• _Instructions for the task_:
Every line with the word "blue" in it should be extracted from the data that follows.

• _Given information_:
= Beginning of Section =
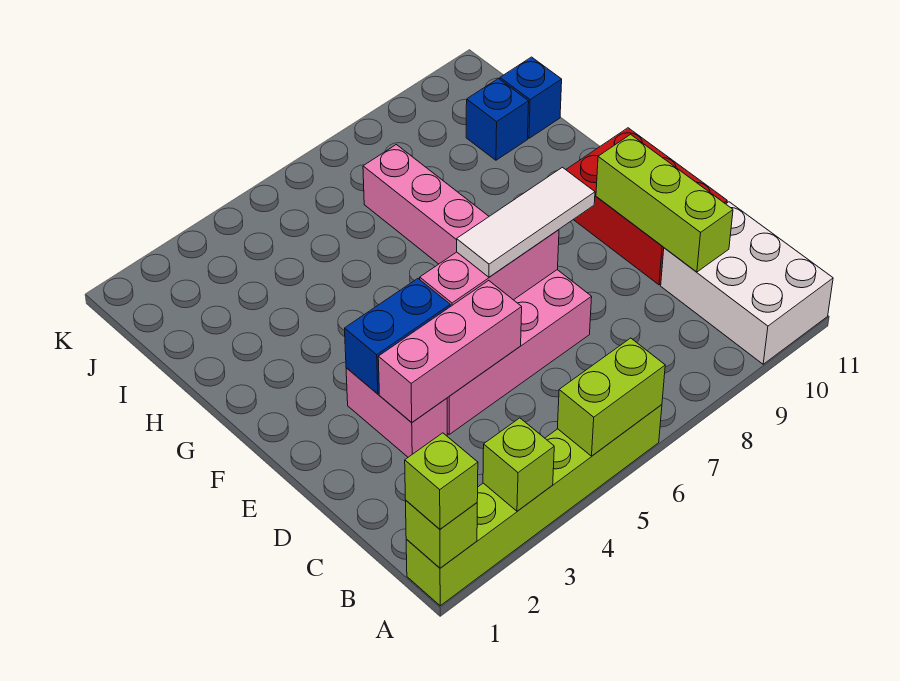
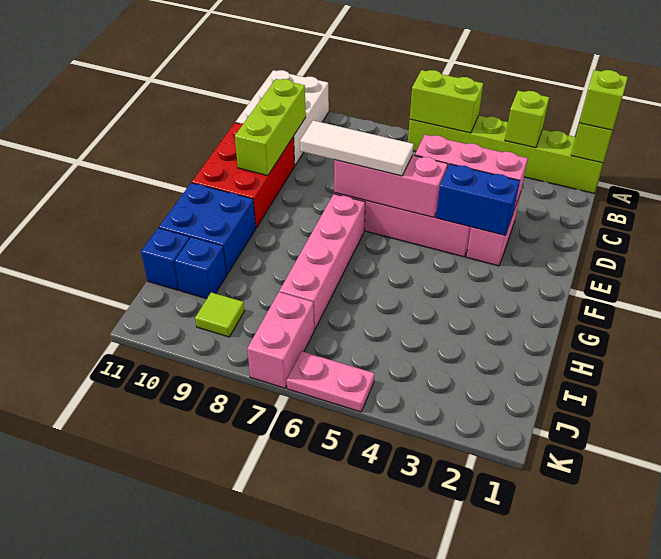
none -> blue 2x2 brick [159,183,256,275]
none -> pink 1x2 brick [247,292,314,388]
none -> lime 1x1 tile [195,292,244,337]
none -> pink 1x2 plate [287,351,374,412]

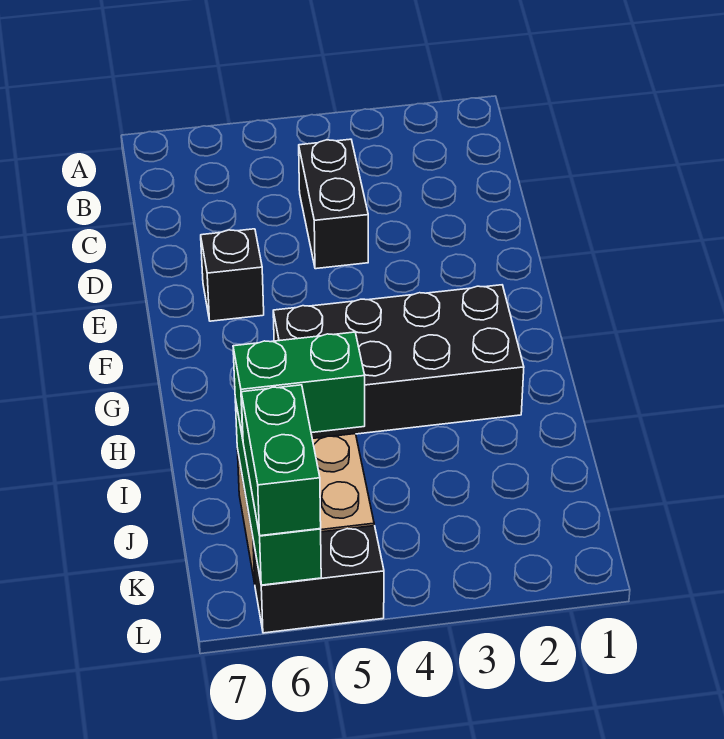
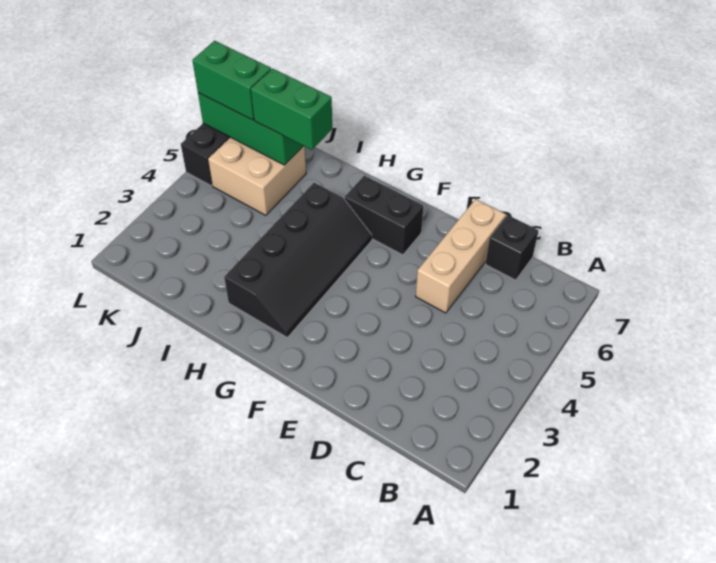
black 1x2 brick [299,139,368,269] -> black 1x2 brick moved to [345,176,423,255]
none -> tan 1x3 brick [416,199,506,313]
black 1x1 brick [201,229,264,321] -> black 1x1 brick moved to [485,215,539,280]
black 2x4 brick [273,285,524,439] -> black 2x4 slope [224,183,372,337]
green 1x2 brick [233,332,365,438] -> green 1x2 brick turned to [251,68,332,150]

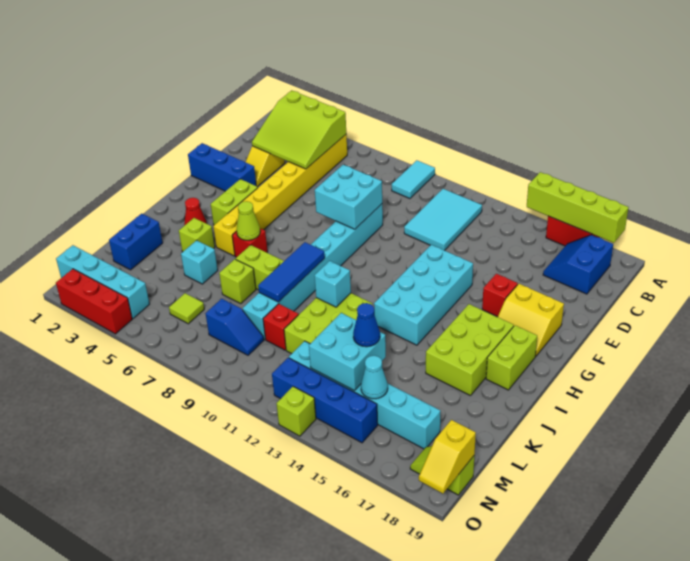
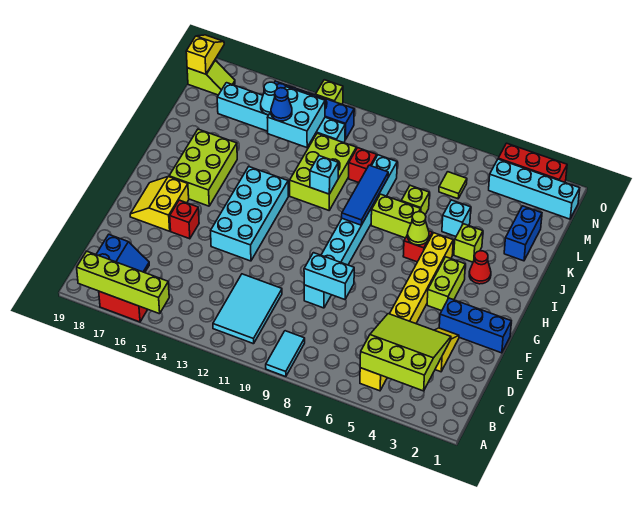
cyan 2x2 brick [315,165,382,229] -> cyan 1x2 brick [304,253,354,300]
yellow 2x2 slope [498,284,564,356] -> yellow 2x2 slope turned to [130,177,189,231]
lime 1x2 brick [486,325,537,390] -> none
blue 1x2 slope [205,299,264,355] -> none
= End of Section =
• _Exercise answer_:
none -> blue 2x2 brick [159,183,256,275]
blue 1x2 slope [205,299,264,355] -> none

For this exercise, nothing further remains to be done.